WHAT YOU ARE ASKED TO DO: Give every line of the records exactly, please, from the first up to and including the one containing "white house [337,334,428,446]".

Data extracted from a collection
========
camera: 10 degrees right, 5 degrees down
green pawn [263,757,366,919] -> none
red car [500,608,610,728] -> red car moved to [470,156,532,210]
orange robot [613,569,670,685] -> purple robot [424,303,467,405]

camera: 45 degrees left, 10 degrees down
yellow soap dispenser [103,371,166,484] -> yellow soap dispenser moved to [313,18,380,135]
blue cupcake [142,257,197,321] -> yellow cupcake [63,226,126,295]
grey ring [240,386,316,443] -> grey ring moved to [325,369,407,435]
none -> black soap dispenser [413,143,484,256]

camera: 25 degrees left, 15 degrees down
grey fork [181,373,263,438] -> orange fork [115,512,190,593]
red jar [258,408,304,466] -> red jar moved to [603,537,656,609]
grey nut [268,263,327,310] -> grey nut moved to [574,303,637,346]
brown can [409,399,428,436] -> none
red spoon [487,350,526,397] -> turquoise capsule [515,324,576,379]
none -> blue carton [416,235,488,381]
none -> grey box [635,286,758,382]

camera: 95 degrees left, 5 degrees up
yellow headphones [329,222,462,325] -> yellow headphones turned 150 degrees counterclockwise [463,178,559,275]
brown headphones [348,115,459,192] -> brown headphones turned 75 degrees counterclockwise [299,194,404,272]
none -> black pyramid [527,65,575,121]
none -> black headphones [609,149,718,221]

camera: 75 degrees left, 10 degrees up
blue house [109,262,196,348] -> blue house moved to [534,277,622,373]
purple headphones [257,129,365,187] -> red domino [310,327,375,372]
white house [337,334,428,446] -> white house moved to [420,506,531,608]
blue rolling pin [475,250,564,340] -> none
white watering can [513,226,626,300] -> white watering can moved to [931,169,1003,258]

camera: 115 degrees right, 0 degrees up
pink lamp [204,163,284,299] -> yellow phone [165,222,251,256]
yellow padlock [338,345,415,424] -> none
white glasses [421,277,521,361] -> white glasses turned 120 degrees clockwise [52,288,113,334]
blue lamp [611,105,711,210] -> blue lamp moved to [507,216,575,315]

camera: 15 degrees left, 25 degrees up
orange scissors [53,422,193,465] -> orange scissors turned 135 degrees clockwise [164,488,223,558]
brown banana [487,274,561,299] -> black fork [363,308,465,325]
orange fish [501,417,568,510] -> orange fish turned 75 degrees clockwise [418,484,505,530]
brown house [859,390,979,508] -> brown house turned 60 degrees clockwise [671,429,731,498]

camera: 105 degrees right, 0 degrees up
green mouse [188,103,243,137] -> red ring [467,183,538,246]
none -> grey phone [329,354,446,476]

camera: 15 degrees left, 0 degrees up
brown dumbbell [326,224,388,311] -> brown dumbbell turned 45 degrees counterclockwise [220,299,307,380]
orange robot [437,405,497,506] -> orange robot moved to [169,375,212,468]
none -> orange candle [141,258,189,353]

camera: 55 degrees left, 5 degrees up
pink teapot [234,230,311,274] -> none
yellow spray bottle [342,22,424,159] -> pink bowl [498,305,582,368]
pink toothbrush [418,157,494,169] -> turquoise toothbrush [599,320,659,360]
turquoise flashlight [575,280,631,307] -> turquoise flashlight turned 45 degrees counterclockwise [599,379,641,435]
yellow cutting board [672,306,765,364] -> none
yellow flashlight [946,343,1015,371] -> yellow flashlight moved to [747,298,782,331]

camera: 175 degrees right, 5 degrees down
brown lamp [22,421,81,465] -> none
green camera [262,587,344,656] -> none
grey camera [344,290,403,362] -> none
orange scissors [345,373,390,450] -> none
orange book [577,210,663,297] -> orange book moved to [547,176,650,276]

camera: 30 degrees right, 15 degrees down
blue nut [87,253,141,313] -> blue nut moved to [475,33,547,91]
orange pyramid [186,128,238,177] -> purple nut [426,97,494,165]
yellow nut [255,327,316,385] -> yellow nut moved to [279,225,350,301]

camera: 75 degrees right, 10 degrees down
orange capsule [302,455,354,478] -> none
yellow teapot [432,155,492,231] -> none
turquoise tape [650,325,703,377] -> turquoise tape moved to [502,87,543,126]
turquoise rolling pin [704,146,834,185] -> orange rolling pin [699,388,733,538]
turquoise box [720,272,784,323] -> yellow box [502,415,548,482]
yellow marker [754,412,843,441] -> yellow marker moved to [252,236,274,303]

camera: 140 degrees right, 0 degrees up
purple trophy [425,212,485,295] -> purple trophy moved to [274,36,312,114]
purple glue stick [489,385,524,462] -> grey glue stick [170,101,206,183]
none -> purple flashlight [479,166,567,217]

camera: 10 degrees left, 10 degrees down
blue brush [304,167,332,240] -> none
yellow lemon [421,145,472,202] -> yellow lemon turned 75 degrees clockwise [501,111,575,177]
========
RESULT BELOW:
camera: 10 degrees right, 5 degrees down
green pawn [263,757,366,919] -> none
red car [500,608,610,728] -> red car moved to [470,156,532,210]
orange robot [613,569,670,685] -> purple robot [424,303,467,405]

camera: 45 degrees left, 10 degrees down
yellow soap dispenser [103,371,166,484] -> yellow soap dispenser moved to [313,18,380,135]
blue cupcake [142,257,197,321] -> yellow cupcake [63,226,126,295]
grey ring [240,386,316,443] -> grey ring moved to [325,369,407,435]
none -> black soap dispenser [413,143,484,256]

camera: 25 degrees left, 15 degrees down
grey fork [181,373,263,438] -> orange fork [115,512,190,593]
red jar [258,408,304,466] -> red jar moved to [603,537,656,609]
grey nut [268,263,327,310] -> grey nut moved to [574,303,637,346]
brown can [409,399,428,436] -> none
red spoon [487,350,526,397] -> turquoise capsule [515,324,576,379]
none -> blue carton [416,235,488,381]
none -> grey box [635,286,758,382]

camera: 95 degrees left, 5 degrees up
yellow headphones [329,222,462,325] -> yellow headphones turned 150 degrees counterclockwise [463,178,559,275]
brown headphones [348,115,459,192] -> brown headphones turned 75 degrees counterclockwise [299,194,404,272]
none -> black pyramid [527,65,575,121]
none -> black headphones [609,149,718,221]

camera: 75 degrees left, 10 degrees up
blue house [109,262,196,348] -> blue house moved to [534,277,622,373]
purple headphones [257,129,365,187] -> red domino [310,327,375,372]
white house [337,334,428,446] -> white house moved to [420,506,531,608]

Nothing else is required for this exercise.